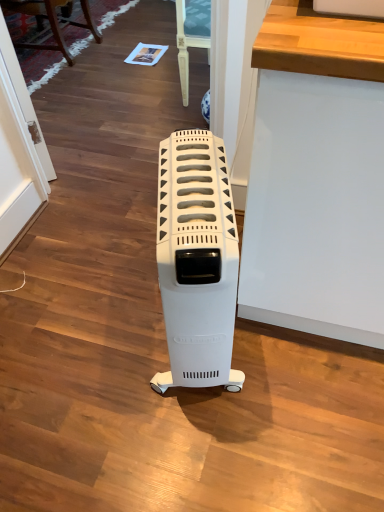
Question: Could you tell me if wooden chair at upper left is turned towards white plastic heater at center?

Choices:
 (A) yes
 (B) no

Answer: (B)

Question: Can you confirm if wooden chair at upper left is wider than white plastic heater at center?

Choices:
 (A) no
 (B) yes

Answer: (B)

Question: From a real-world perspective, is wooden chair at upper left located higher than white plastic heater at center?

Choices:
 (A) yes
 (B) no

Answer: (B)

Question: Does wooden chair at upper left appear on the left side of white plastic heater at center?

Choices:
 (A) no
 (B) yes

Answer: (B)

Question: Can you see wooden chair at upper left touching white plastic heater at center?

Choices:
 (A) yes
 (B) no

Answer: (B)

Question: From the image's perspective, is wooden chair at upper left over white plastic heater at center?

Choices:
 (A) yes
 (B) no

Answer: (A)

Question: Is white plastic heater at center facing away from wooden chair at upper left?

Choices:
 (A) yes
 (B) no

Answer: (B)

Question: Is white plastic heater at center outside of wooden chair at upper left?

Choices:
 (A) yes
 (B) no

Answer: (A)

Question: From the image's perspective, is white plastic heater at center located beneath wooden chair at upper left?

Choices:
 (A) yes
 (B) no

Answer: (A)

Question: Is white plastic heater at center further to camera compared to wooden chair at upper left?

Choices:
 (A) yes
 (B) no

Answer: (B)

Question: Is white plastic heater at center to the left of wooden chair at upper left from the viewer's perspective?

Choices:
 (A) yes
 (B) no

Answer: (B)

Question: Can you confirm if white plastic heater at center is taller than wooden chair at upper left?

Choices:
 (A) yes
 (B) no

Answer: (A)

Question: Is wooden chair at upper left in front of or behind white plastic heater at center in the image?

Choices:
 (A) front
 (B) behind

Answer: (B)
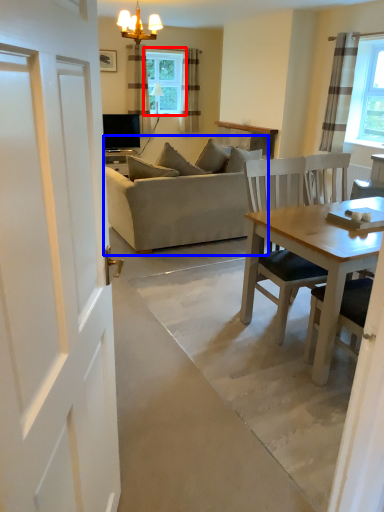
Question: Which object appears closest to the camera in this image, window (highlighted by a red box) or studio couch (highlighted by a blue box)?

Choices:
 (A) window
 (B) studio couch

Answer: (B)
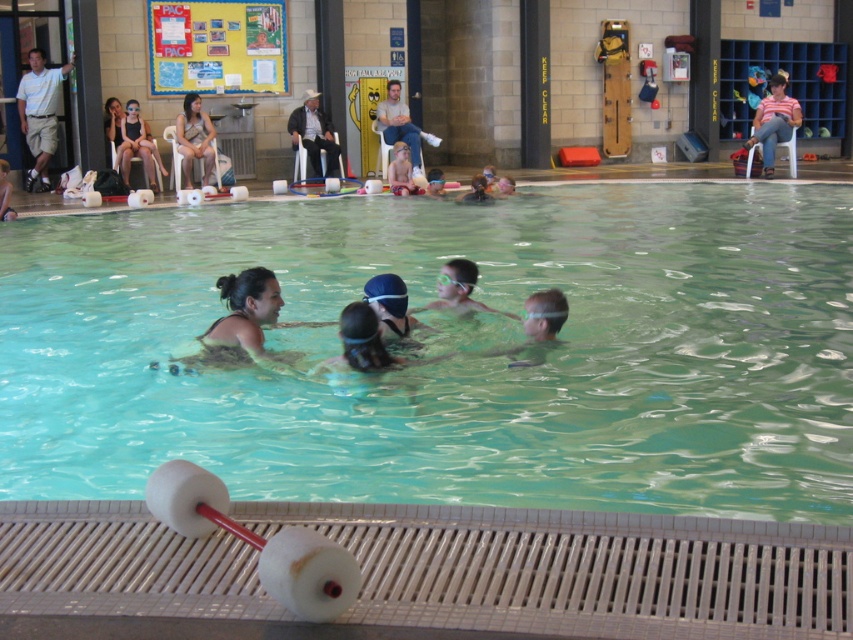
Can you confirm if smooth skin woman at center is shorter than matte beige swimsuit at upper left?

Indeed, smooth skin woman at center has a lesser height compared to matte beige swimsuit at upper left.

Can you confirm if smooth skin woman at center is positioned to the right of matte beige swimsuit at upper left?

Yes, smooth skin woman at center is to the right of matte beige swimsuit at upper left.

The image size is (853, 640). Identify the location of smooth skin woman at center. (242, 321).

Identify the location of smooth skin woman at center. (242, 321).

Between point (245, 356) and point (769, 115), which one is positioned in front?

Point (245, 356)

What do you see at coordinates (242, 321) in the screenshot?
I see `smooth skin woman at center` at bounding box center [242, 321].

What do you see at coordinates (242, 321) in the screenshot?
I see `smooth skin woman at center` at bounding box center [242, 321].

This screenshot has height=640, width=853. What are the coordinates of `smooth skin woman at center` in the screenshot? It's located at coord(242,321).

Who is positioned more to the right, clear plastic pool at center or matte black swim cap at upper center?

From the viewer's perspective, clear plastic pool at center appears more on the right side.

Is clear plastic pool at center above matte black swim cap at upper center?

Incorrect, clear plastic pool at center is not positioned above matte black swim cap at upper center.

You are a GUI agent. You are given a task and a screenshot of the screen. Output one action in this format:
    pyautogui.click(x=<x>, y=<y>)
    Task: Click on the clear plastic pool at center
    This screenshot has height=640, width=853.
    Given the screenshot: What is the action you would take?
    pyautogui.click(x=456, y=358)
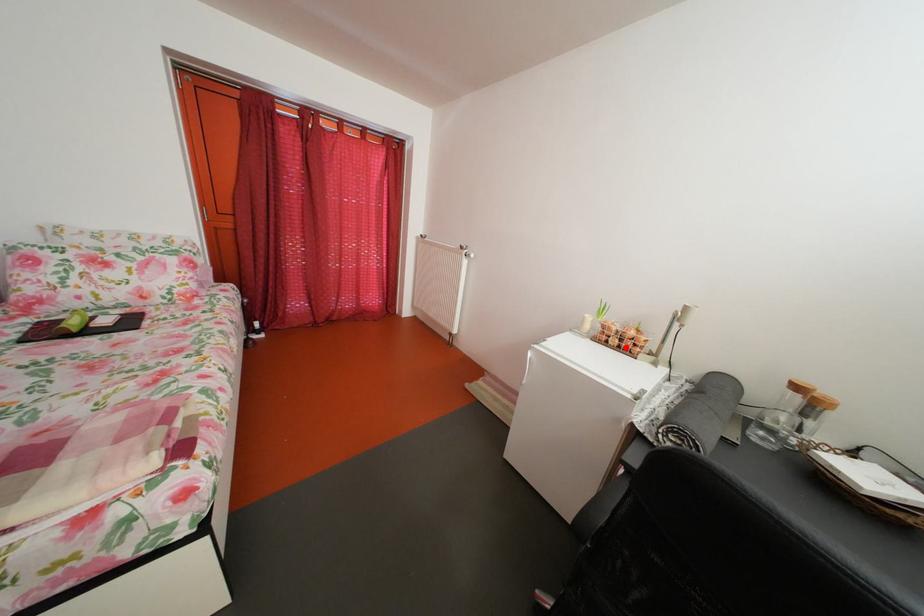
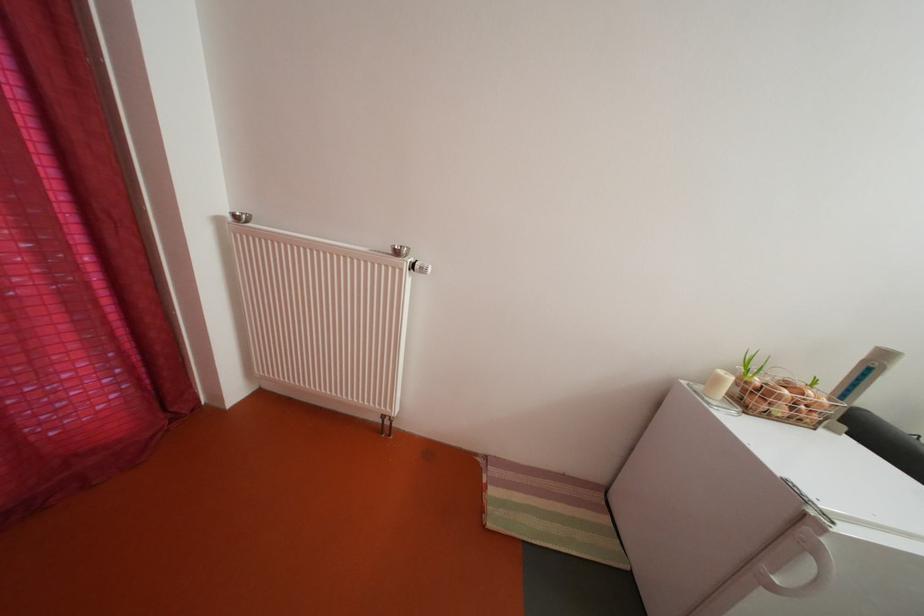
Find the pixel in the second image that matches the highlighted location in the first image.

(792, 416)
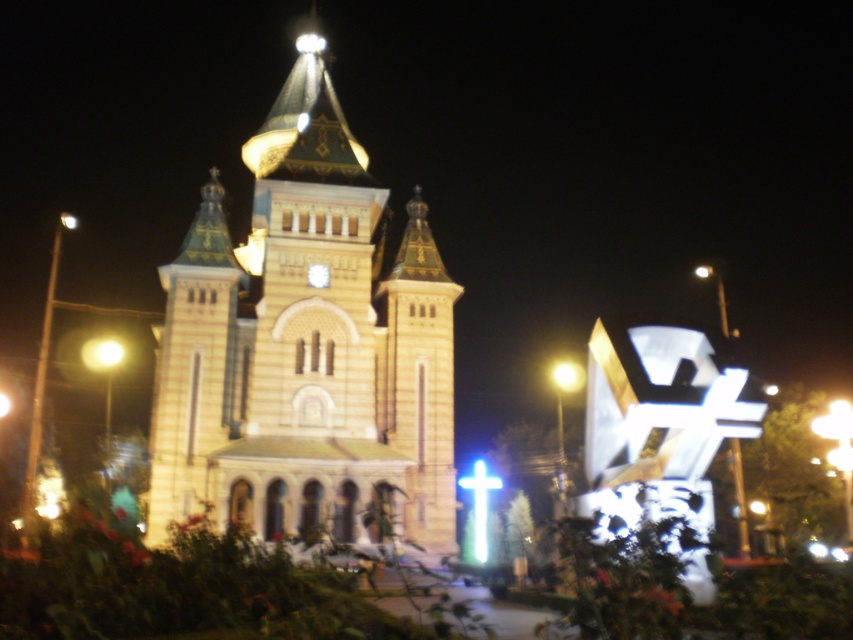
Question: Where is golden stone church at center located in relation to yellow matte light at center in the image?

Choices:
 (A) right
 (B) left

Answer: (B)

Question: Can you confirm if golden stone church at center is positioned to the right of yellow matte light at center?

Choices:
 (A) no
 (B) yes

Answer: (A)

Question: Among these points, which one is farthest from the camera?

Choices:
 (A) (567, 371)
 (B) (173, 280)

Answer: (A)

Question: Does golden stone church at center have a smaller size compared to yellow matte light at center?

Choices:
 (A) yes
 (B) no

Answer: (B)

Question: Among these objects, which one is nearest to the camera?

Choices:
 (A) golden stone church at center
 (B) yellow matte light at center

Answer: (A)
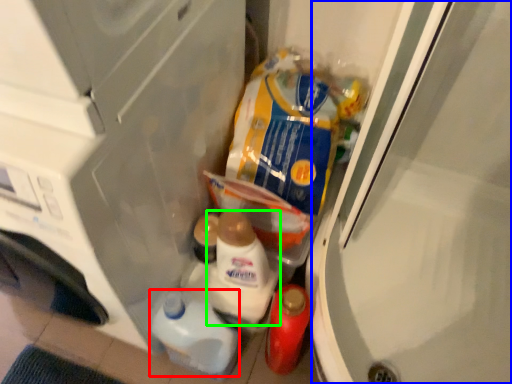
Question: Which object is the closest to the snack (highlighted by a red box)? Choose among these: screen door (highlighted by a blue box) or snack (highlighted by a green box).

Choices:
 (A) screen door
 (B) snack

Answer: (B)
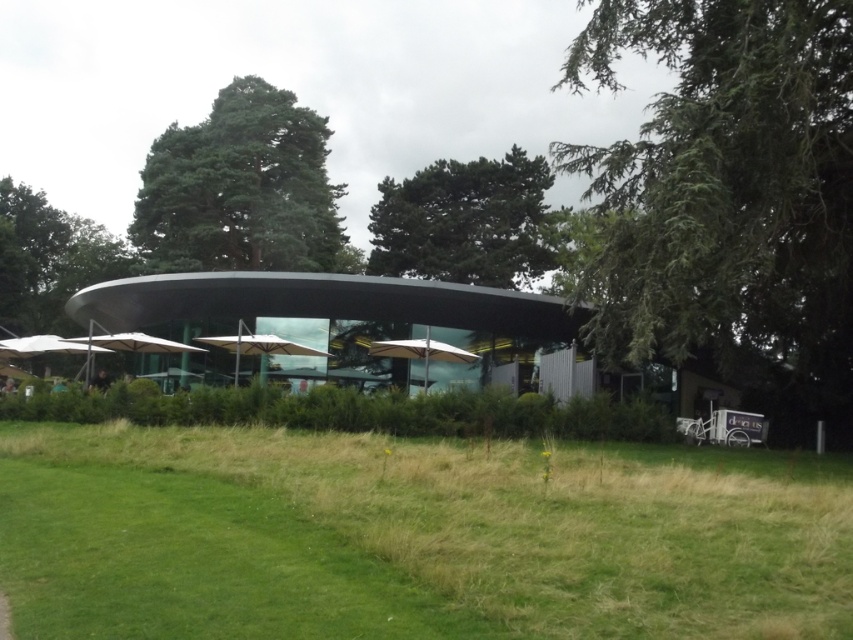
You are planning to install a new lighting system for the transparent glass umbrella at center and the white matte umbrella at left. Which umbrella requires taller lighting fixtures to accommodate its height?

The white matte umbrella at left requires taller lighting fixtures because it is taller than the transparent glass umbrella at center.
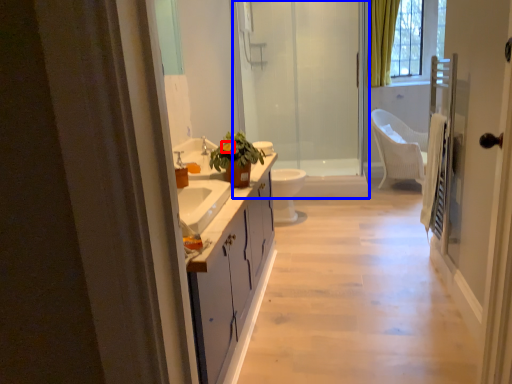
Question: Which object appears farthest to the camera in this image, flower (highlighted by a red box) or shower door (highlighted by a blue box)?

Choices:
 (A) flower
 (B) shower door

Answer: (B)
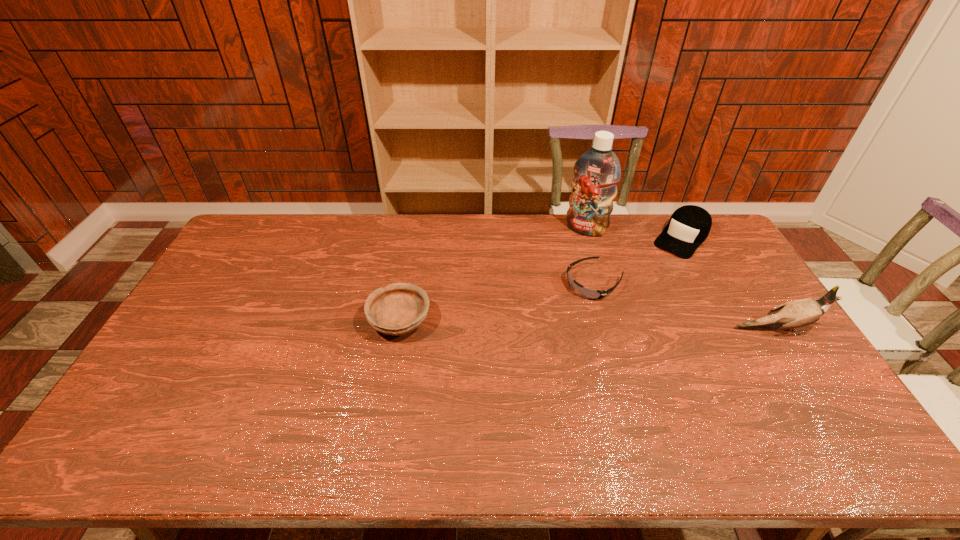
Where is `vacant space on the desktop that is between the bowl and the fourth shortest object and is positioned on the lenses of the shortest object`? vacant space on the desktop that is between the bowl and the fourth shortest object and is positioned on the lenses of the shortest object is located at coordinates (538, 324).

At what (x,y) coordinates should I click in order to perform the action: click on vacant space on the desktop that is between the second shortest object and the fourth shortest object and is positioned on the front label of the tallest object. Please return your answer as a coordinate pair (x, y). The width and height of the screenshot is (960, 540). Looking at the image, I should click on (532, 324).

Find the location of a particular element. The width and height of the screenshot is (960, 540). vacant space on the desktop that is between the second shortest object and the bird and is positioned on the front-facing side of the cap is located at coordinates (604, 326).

## WHAT IS EXPECTED
List each line in the rows above that contains the word "swimsuit".

## YOUR RESPONSE
Can you confirm if smooth skin woman at center is shorter than matte beige swimsuit at upper left?
Indeed, smooth skin woman at center has a lesser height compared to matte beige swimsuit at upper left.
Can you confirm if smooth skin woman at center is positioned to the right of matte beige swimsuit at upper left?
Yes, smooth skin woman at center is to the right of matte beige swimsuit at upper left.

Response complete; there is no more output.